Screen grounding examples
------------------------------

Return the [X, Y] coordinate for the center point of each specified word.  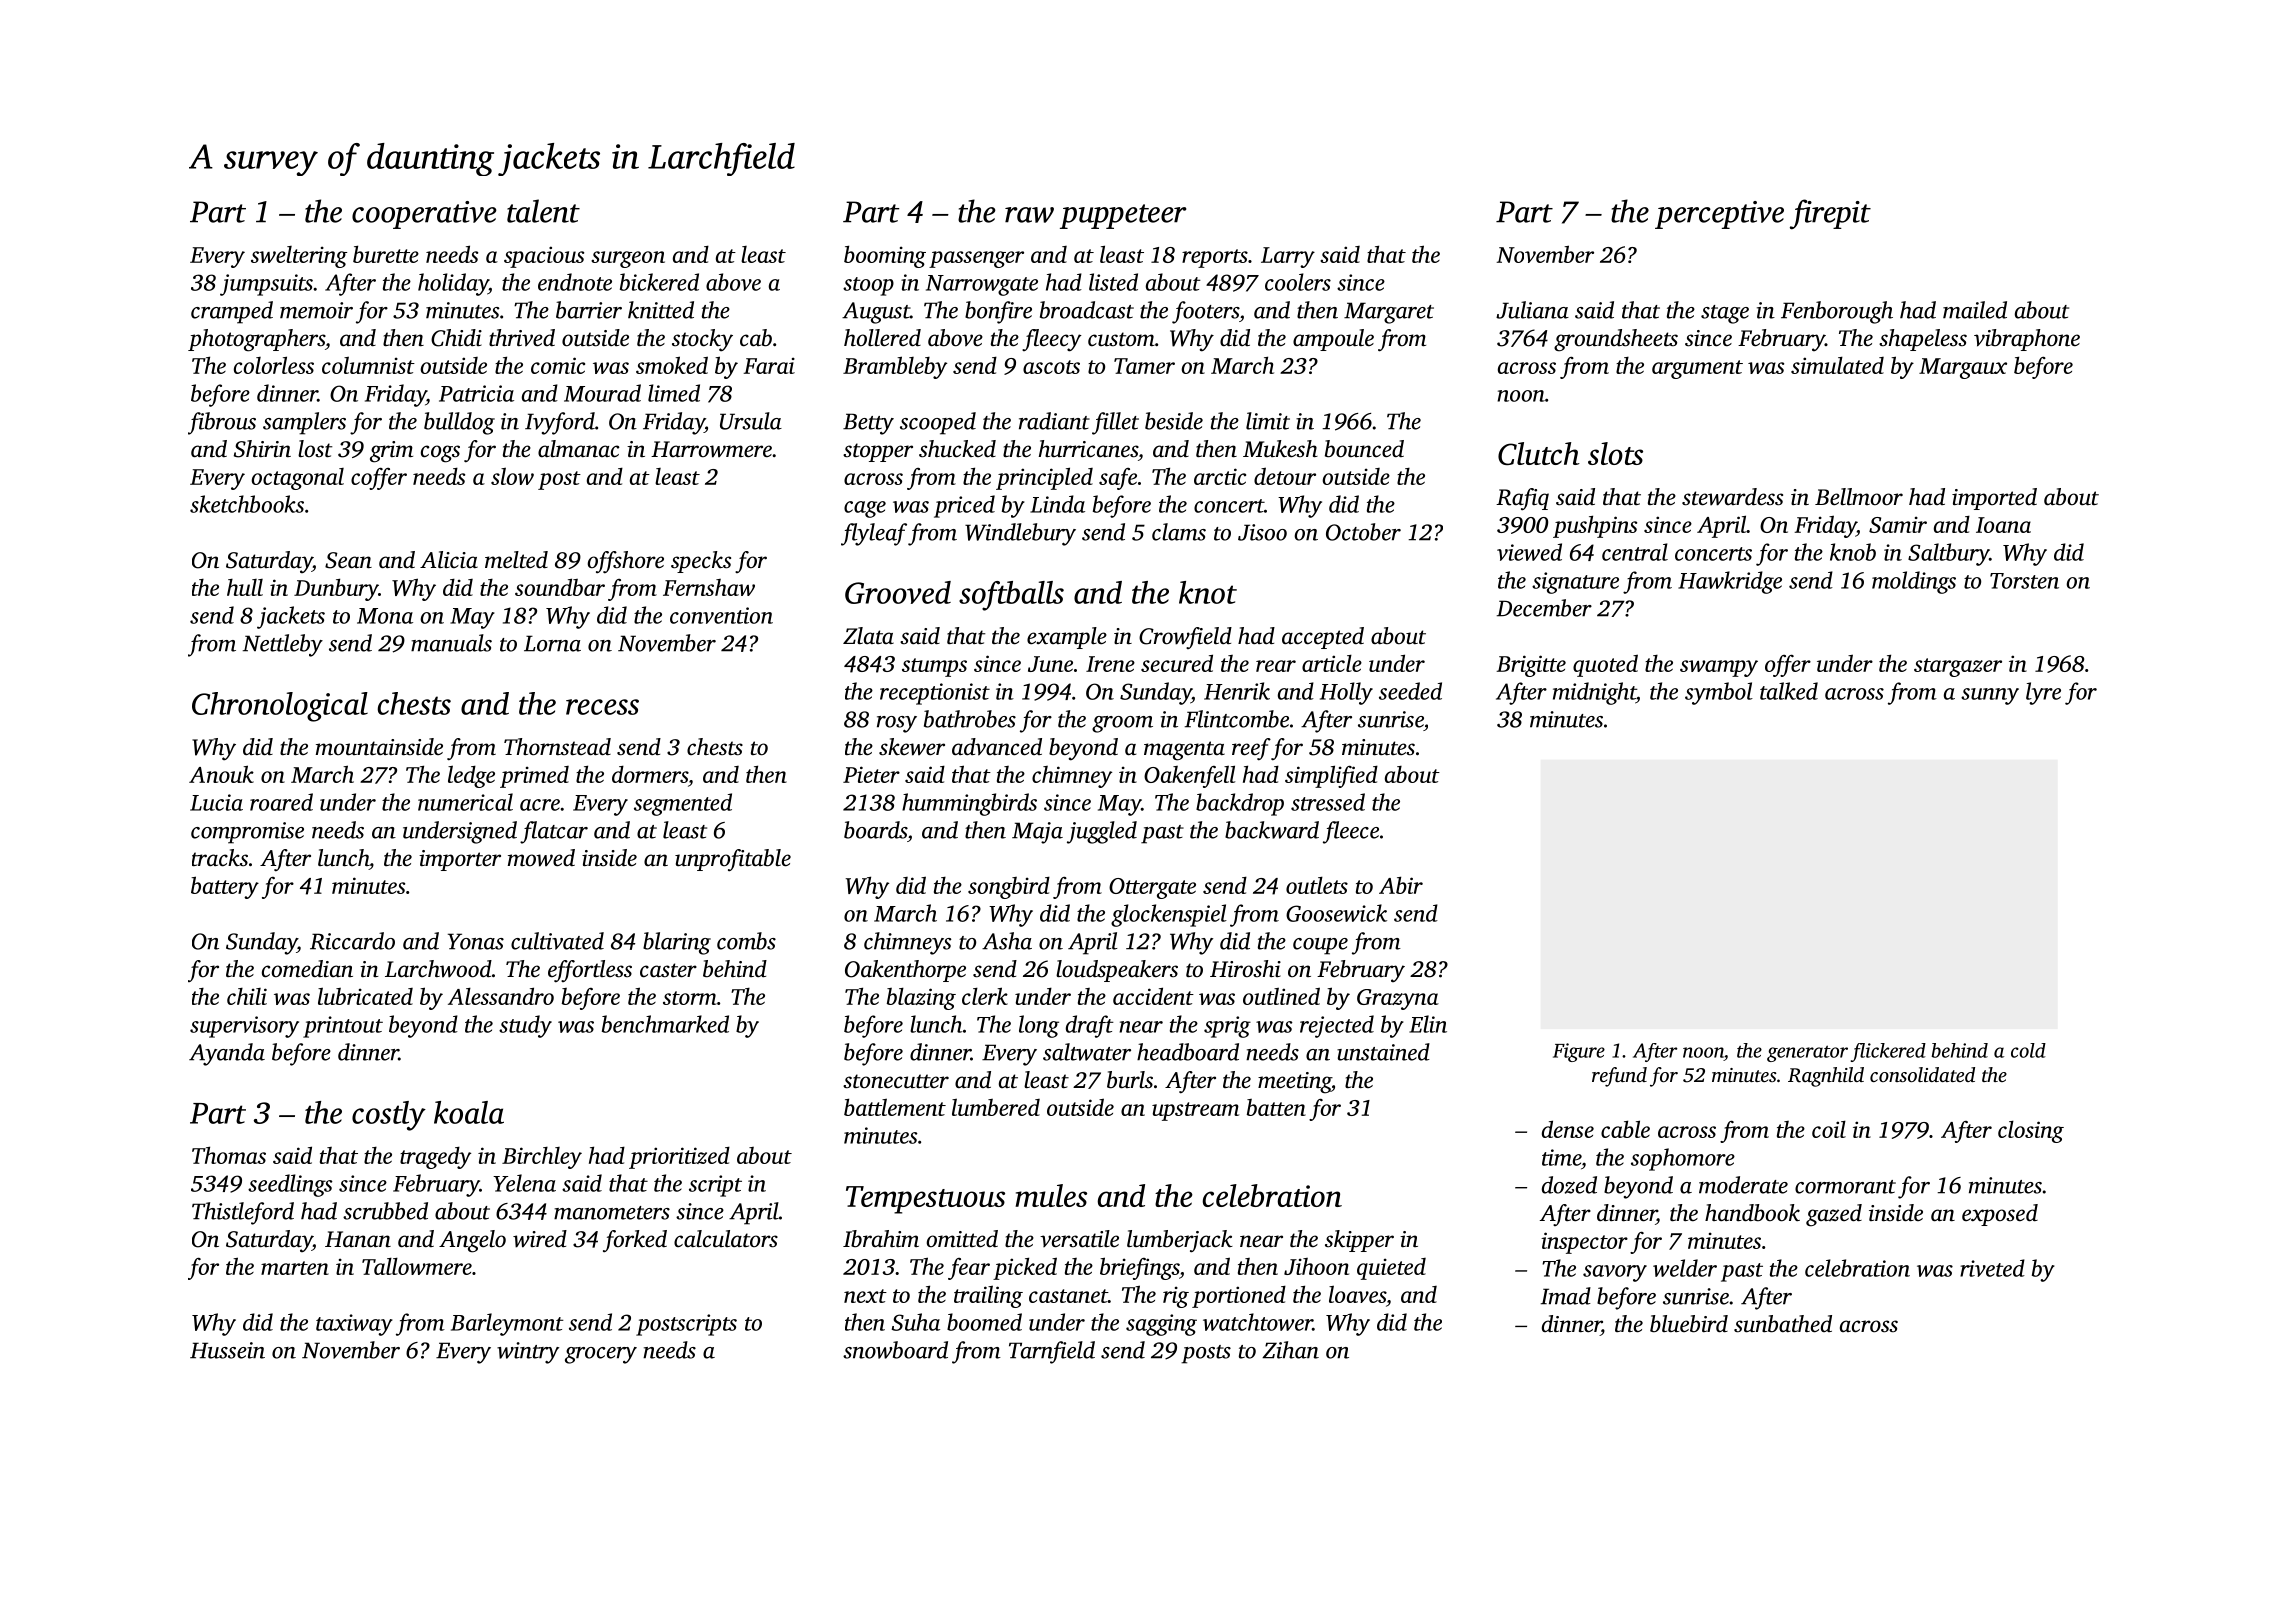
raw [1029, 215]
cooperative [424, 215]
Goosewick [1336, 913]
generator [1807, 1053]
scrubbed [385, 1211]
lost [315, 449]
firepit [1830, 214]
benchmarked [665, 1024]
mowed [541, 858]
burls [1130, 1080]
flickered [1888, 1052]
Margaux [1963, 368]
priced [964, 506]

------------------------------

Could you render each line of the listing above as a JSON list of strings, one string per line, omitting blank lines and leaving the pictures out?

§ **Result of the task**
[
  "Return the [X, Y] coordinate for the center point of each specified word.  ",
  "raw [1029, 215]",
  "cooperative [424, 215]",
  "Goosewick [1336, 913]",
  "generator [1807, 1053]",
  "scrubbed [385, 1211]",
  "lost [315, 449]",
  "firepit [1830, 214]",
  "benchmarked [665, 1024]",
  "mowed [541, 858]",
  "burls [1130, 1080]",
  "flickered [1888, 1052]",
  "Margaux [1963, 368]",
  "priced [964, 506]"
]